### Task prompt
Your answer should be the data below, reproduced with nothing changed.

### Material for this task

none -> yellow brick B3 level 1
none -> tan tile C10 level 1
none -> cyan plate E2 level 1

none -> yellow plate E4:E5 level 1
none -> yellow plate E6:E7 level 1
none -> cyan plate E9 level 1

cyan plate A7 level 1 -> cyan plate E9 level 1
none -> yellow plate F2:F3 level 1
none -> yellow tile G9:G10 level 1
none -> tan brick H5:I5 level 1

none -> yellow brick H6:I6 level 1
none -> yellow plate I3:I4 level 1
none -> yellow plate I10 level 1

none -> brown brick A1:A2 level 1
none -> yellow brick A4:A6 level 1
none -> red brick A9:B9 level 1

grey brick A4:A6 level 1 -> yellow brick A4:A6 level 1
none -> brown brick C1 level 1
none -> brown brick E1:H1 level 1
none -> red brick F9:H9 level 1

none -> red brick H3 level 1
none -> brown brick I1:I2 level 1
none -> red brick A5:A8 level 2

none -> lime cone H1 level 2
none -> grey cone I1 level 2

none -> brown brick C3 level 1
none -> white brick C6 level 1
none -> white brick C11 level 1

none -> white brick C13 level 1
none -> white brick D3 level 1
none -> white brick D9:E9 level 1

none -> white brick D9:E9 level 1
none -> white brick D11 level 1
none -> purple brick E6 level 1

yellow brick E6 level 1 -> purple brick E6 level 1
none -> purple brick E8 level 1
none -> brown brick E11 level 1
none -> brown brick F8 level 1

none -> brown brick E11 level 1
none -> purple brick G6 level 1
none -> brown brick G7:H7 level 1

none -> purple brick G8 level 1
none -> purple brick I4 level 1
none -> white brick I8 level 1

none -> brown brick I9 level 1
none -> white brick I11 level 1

### Task answer
none -> yellow brick B3 level 1
none -> tan tile C10 level 1
none -> cyan plate E2 level 1

none -> yellow plate E4:E5 level 1
none -> yellow plate E6:E7 level 1
none -> cyan plate E9 level 1

cyan plate A7 level 1 -> cyan plate E9 level 1
none -> yellow plate F2:F3 level 1
none -> yellow tile G9:G10 level 1
none -> tan brick H5:I5 level 1

none -> yellow brick H6:I6 level 1
none -> yellow plate I3:I4 level 1
none -> yellow plate I10 level 1

none -> brown brick A1:A2 level 1
none -> yellow brick A4:A6 level 1
none -> red brick A9:B9 level 1

grey brick A4:A6 level 1 -> yellow brick A4:A6 level 1
none -> brown brick C1 level 1
none -> brown brick E1:H1 level 1
none -> red brick F9:H9 level 1

none -> red brick H3 level 1
none -> brown brick I1:I2 level 1
none -> red brick A5:A8 level 2

none -> lime cone H1 level 2
none -> grey cone I1 level 2

none -> brown brick C3 level 1
none -> white brick C6 level 1
none -> white brick C11 level 1

none -> white brick C13 level 1
none -> white brick D3 level 1
none -> white brick D9:E9 level 1

none -> white brick D9:E9 level 1
none -> white brick D11 level 1
none -> purple brick E6 level 1

yellow brick E6 level 1 -> purple brick E6 level 1
none -> purple brick E8 level 1
none -> brown brick E11 level 1
none -> brown brick F8 level 1

none -> brown brick E11 level 1
none -> purple brick G6 level 1
none -> brown brick G7:H7 level 1

none -> purple brick G8 level 1
none -> purple brick I4 level 1
none -> white brick I8 level 1

none -> brown brick I9 level 1
none -> white brick I11 level 1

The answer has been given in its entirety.